◆ Task item
Update the rows that begin at the line containing "Question: Is green" and run through the end of the rows: write them out again with "velvet red pants" changed to "red velvet pants" and nothing else altered.

◆ Data excerpts
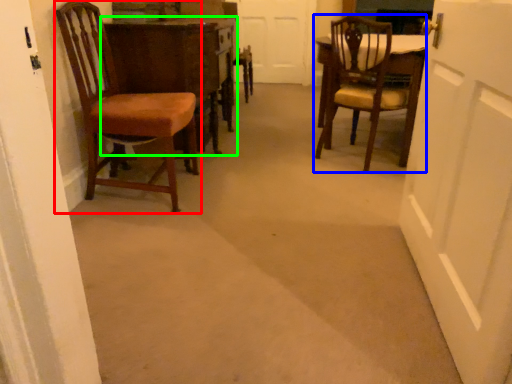
Question: Based on their relative distances, which object is farther from chair (highlighted by a red box)? Choose from chair (highlighted by a blue box) and table (highlighted by a green box).

Choices:
 (A) chair
 (B) table

Answer: (A)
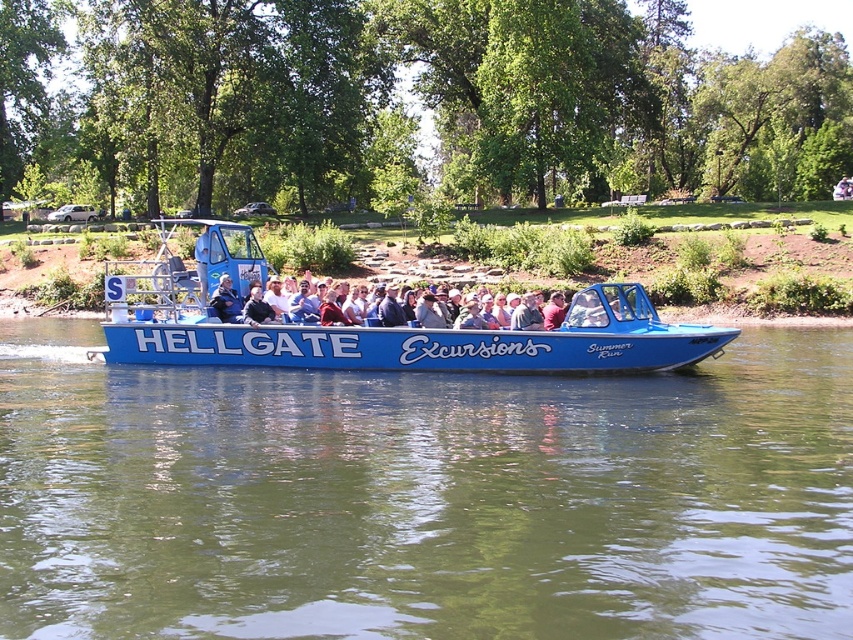
You are a photographer planning to capture the green smooth water at center and the blue plastic boat at center in a single frame. Based on their widths, which object should you position closer to the edge of the frame to ensure both are fully visible?

Since the green smooth water at center has a lesser width compared to the blue plastic boat at center, you should position the green smooth water at center closer to the edge of the frame to ensure both objects are fully visible in the photograph.

You are standing on the deck of the Hellgate Excursions boat and want to take a photo of the green smooth water at center. Where should you aim your camera to capture it?

The green smooth water at center is located at the 2D coordinates point (424, 497), so aim your camera towards that point to capture it.

You are standing on the deck of the Hellgate Excursions boat and notice a specific point marked at coordinates [424,497]. What is located at that point?

The point at coordinates [424,497] marks green smooth water at center.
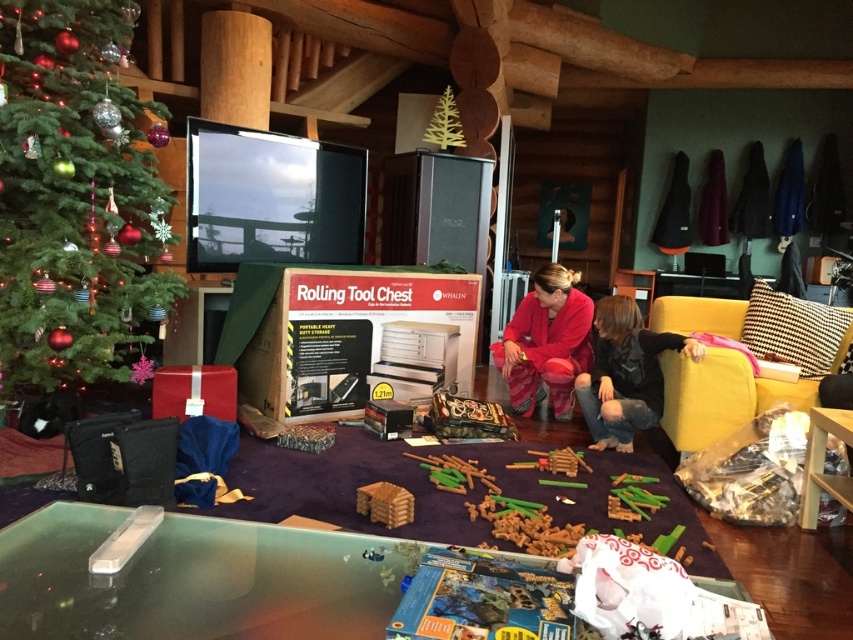
Question: Does green matte christmas tree at upper left appear on the right side of black cotton shirt at lower right?

Choices:
 (A) yes
 (B) no

Answer: (B)

Question: Among these objects, which one is farthest from the camera?

Choices:
 (A) green matte christmas tree at upper left
 (B) velvet red pants at center
 (C) green matte christmas tree at upper center
 (D) black cotton shirt at lower right

Answer: (C)

Question: Does black cotton shirt at lower right appear over velvet red pants at center?

Choices:
 (A) no
 (B) yes

Answer: (A)

Question: Is green matte christmas tree at upper left behind green matte christmas tree at upper center?

Choices:
 (A) yes
 (B) no

Answer: (B)

Question: Among these points, which one is nearest to the camera?

Choices:
 (A) (434, 141)
 (B) (138, 216)
 (C) (631, 316)

Answer: (B)

Question: Which object is positioned farthest from the velvet red pants at center?

Choices:
 (A) black cotton shirt at lower right
 (B) green matte christmas tree at upper center

Answer: (B)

◆ Solution for this problem
Question: Is green matte christmas tree at upper left behind green matte christmas tree at upper center?

Choices:
 (A) yes
 (B) no

Answer: (B)

Question: Among these points, which one is nearest to the camera?

Choices:
 (A) (434, 141)
 (B) (138, 216)
 (C) (631, 316)

Answer: (B)

Question: Which object is positioned farthest from the red velvet pants at center?

Choices:
 (A) black cotton shirt at lower right
 (B) green matte christmas tree at upper center

Answer: (B)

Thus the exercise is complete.